■ **ASSIGNMENT**: Go to the line holding "none -> grey tile A2 level 1" in the data below and repeat it exactly, then each line after it up to and including the one holding "none -> black tile K4 level 1". Omit pictures.

■ **DATASET ENTRIES**:
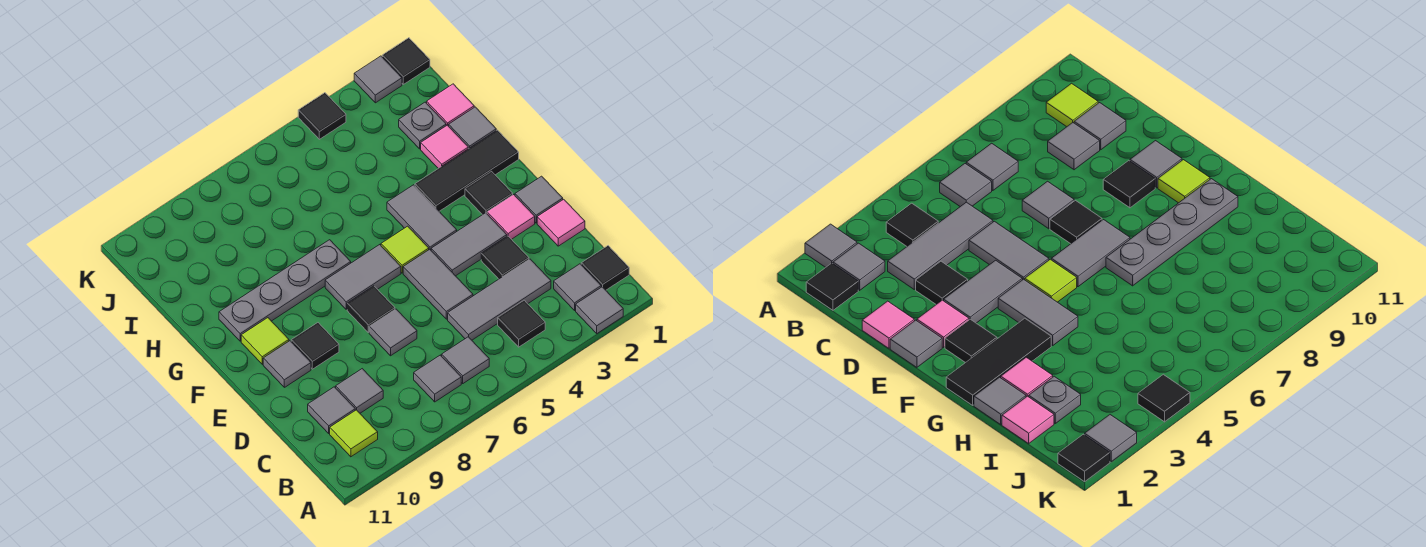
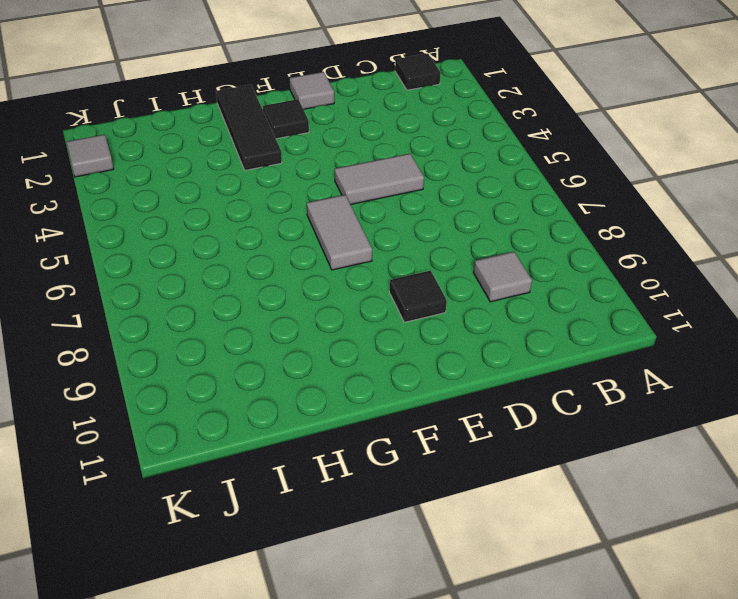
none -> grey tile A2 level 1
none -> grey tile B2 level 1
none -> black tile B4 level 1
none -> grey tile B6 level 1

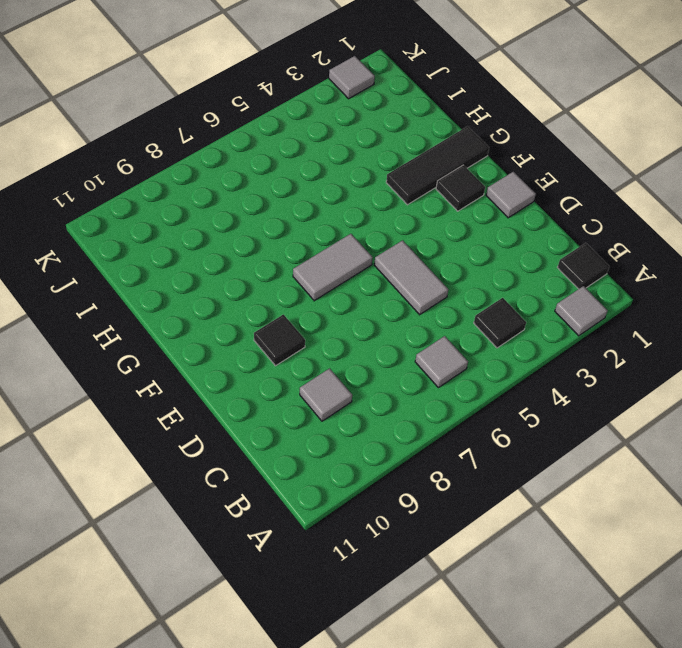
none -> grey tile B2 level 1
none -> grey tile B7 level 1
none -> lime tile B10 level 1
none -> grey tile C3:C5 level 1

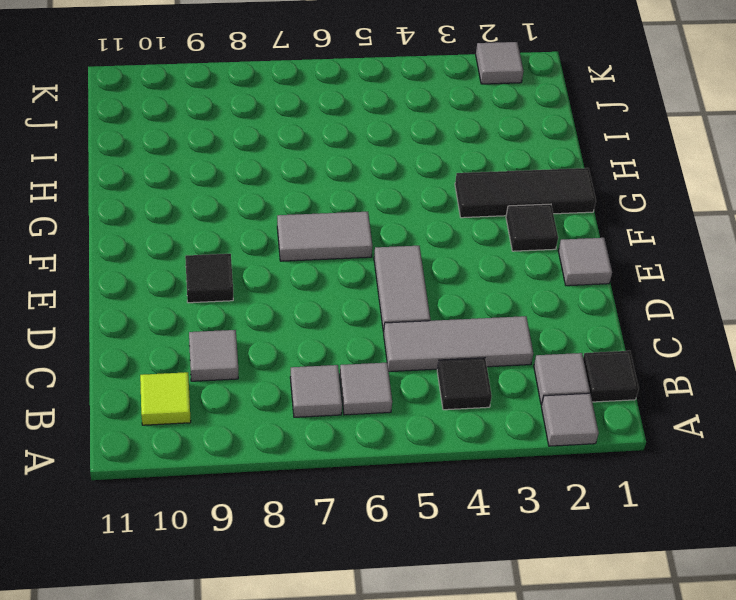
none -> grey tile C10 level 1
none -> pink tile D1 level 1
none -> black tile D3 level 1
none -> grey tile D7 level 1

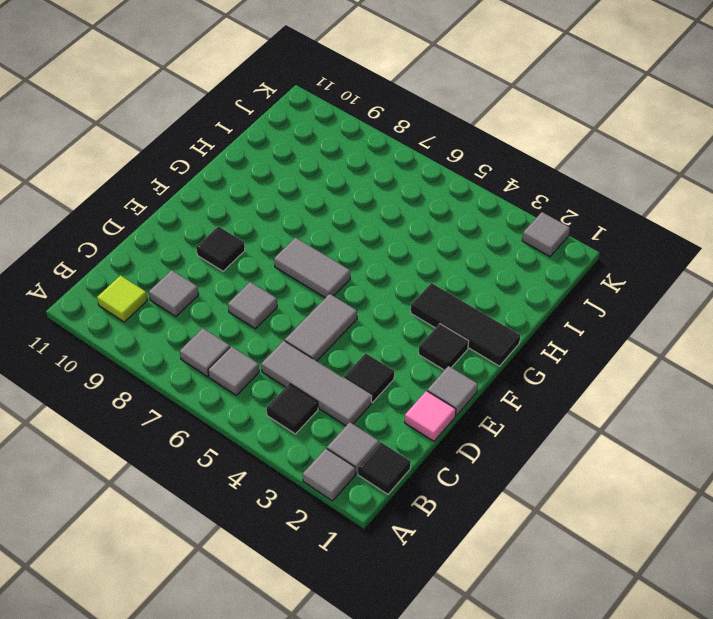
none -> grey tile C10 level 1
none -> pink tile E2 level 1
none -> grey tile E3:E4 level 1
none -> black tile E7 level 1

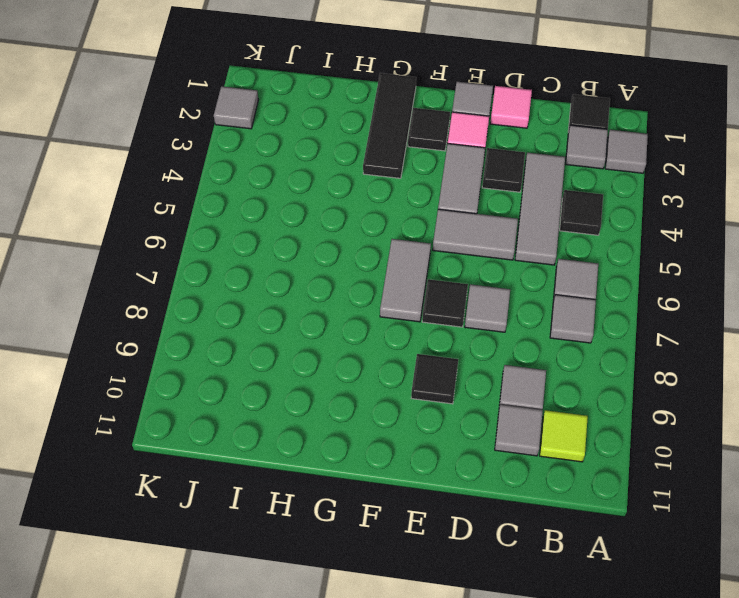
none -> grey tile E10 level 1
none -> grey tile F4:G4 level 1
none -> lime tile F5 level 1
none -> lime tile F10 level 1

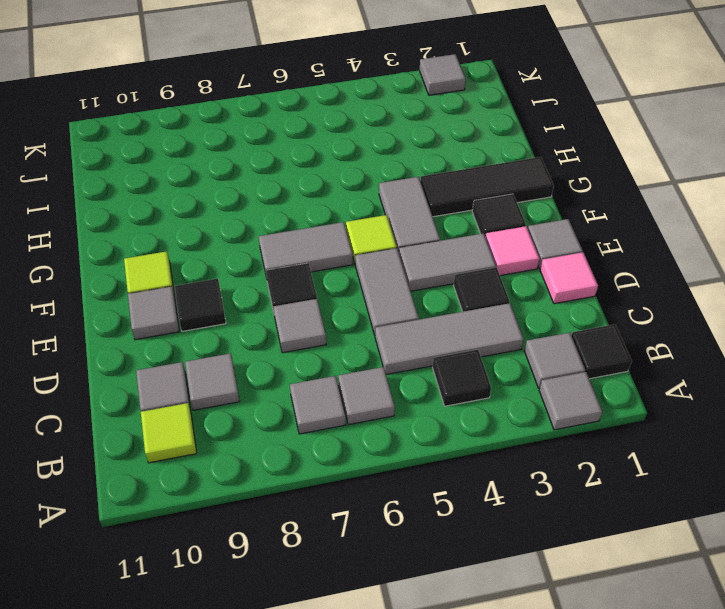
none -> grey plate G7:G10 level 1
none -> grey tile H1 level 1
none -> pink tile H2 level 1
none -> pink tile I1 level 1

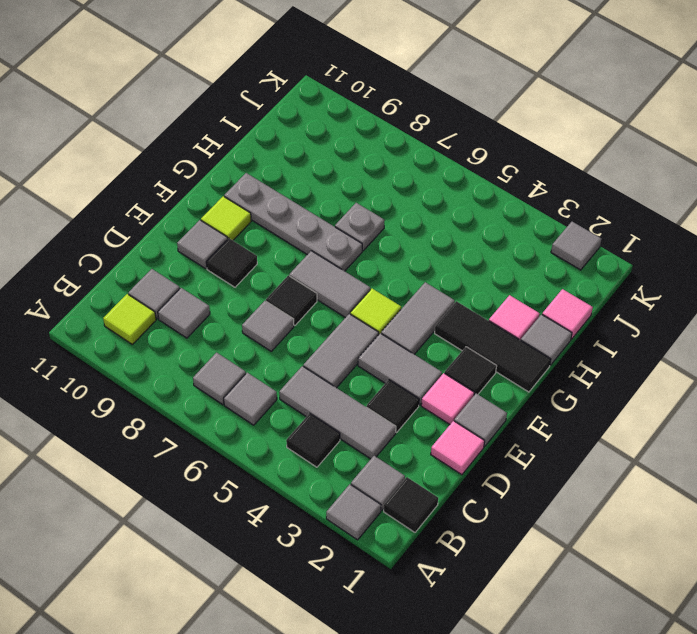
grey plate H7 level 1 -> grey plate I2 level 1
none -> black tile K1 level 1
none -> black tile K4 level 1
---
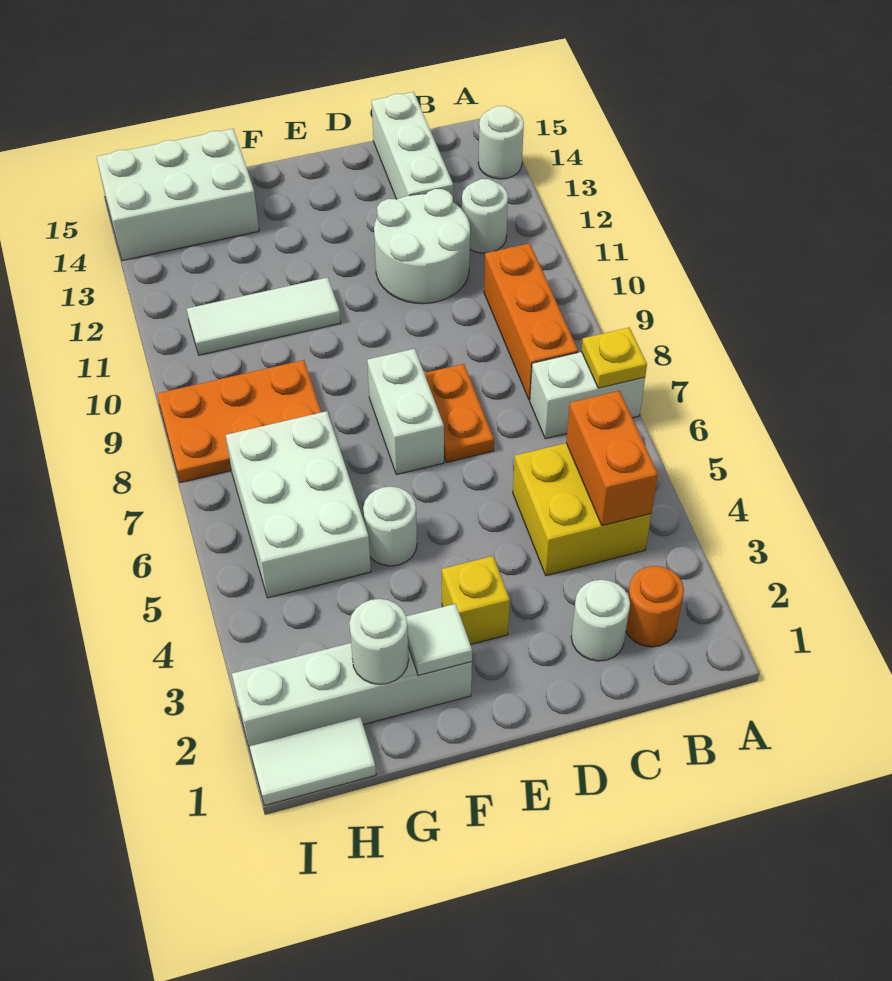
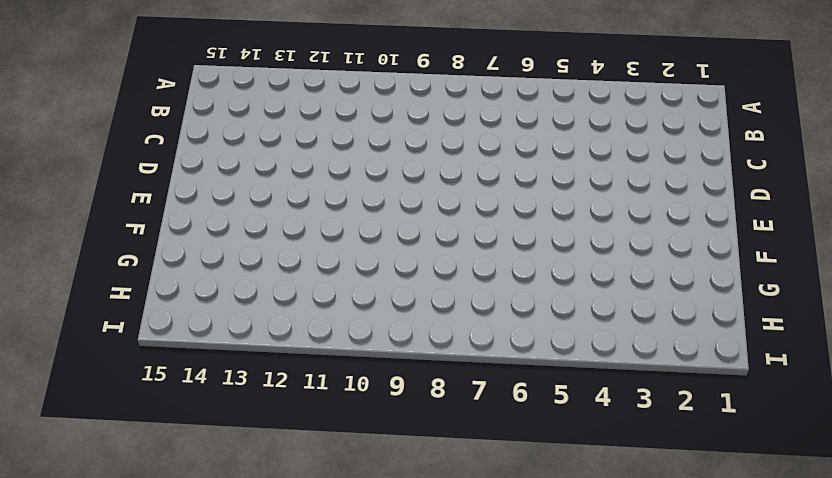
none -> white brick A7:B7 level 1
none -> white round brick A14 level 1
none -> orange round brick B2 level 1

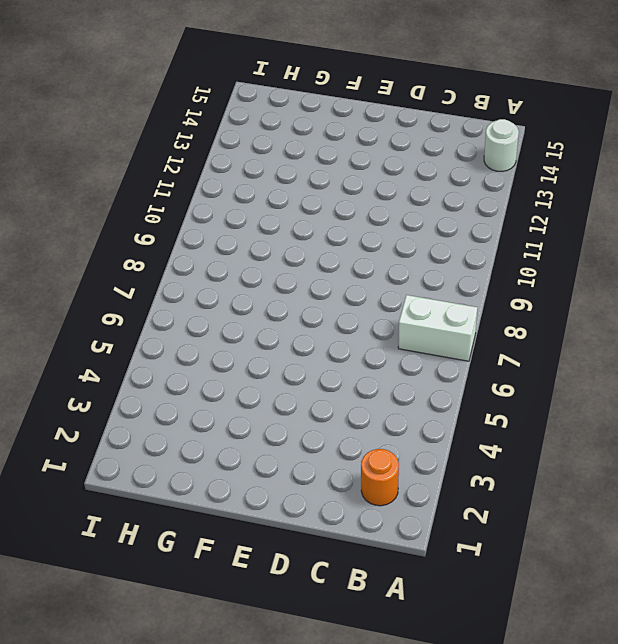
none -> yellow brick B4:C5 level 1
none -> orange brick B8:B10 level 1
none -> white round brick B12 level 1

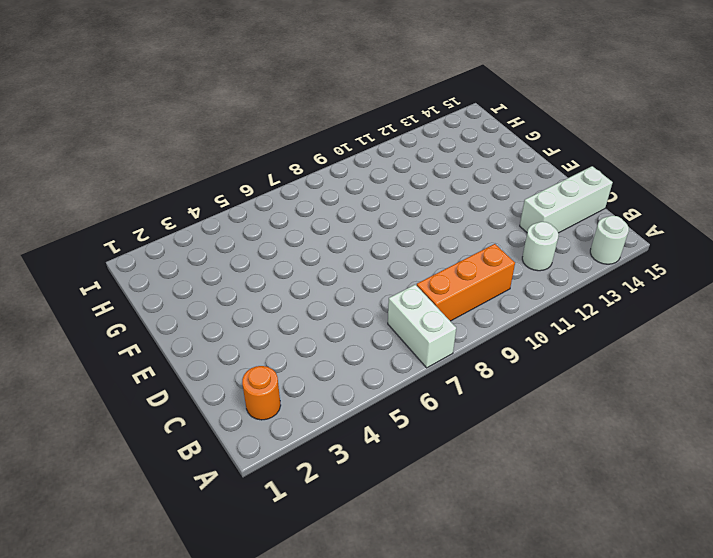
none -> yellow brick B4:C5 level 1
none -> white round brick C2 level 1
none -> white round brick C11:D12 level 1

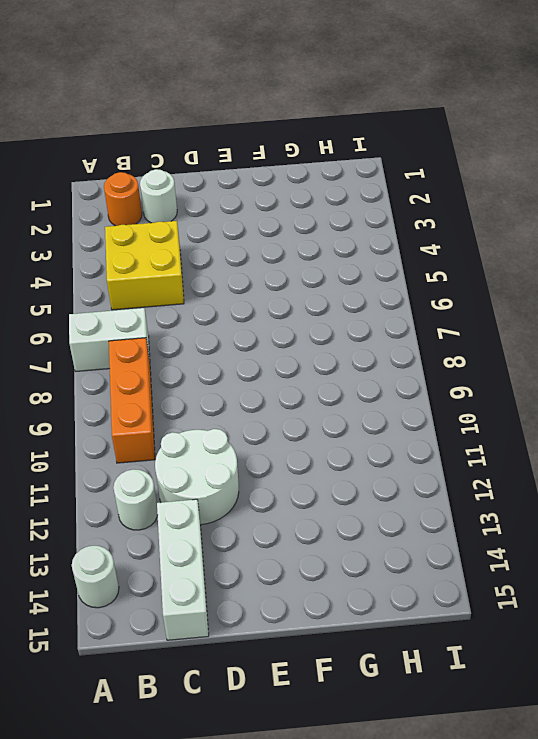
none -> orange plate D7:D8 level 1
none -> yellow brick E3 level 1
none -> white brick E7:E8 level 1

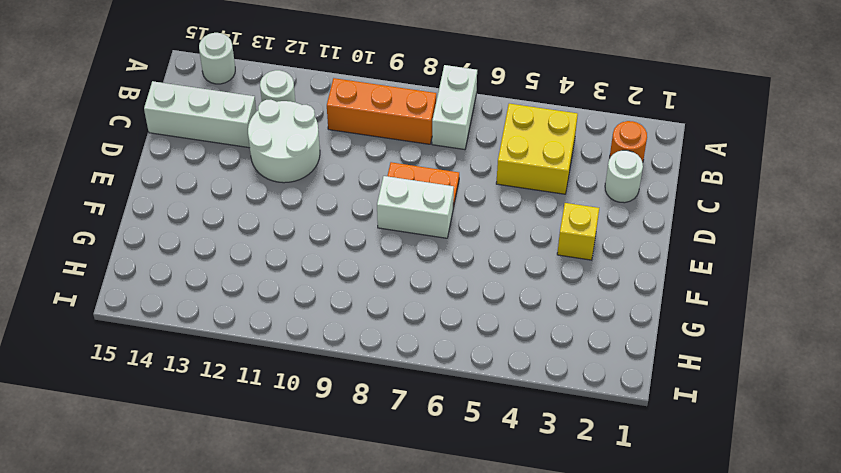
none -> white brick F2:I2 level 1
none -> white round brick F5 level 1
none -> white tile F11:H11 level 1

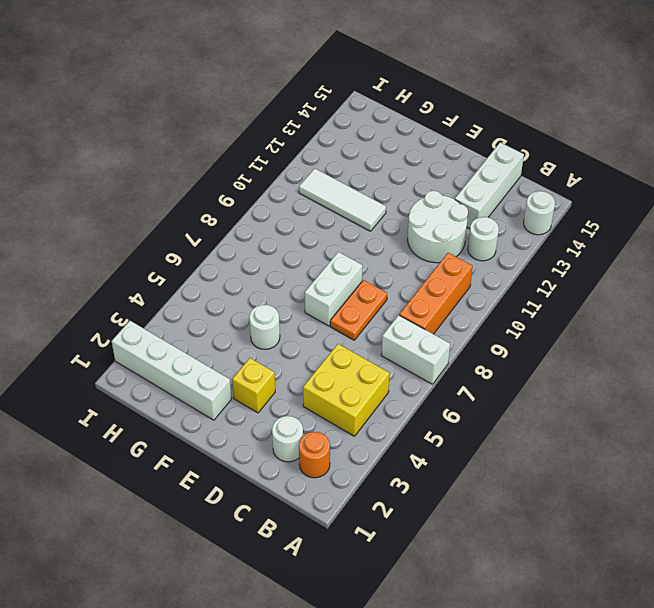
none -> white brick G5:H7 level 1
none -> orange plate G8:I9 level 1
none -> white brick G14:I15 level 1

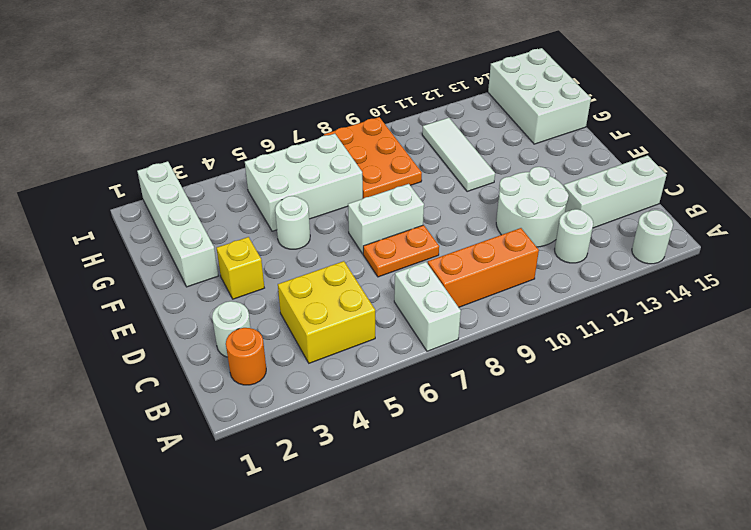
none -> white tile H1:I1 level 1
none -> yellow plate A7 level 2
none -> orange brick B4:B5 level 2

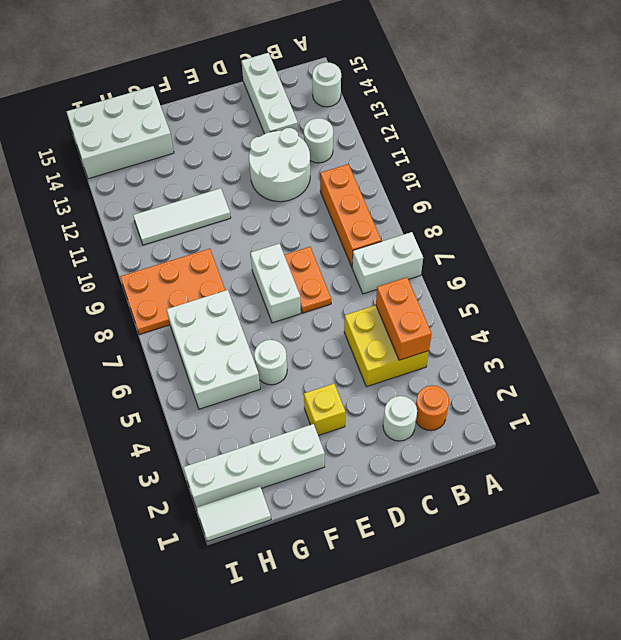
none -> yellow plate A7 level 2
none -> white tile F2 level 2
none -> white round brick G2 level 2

■ **SOLUTION**:
none -> grey tile A2 level 1
none -> grey tile B2 level 1
none -> black tile B4 level 1
none -> grey tile B6 level 1

none -> grey tile B2 level 1
none -> grey tile B7 level 1
none -> lime tile B10 level 1
none -> grey tile C3:C5 level 1

none -> grey tile C10 level 1
none -> pink tile D1 level 1
none -> black tile D3 level 1
none -> grey tile D7 level 1

none -> grey tile C10 level 1
none -> pink tile E2 level 1
none -> grey tile E3:E4 level 1
none -> black tile E7 level 1

none -> grey tile E10 level 1
none -> grey tile F4:G4 level 1
none -> lime tile F5 level 1
none -> lime tile F10 level 1

none -> grey plate G7:G10 level 1
none -> grey tile H1 level 1
none -> pink tile H2 level 1
none -> pink tile I1 level 1

grey plate H7 level 1 -> grey plate I2 level 1
none -> black tile K1 level 1
none -> black tile K4 level 1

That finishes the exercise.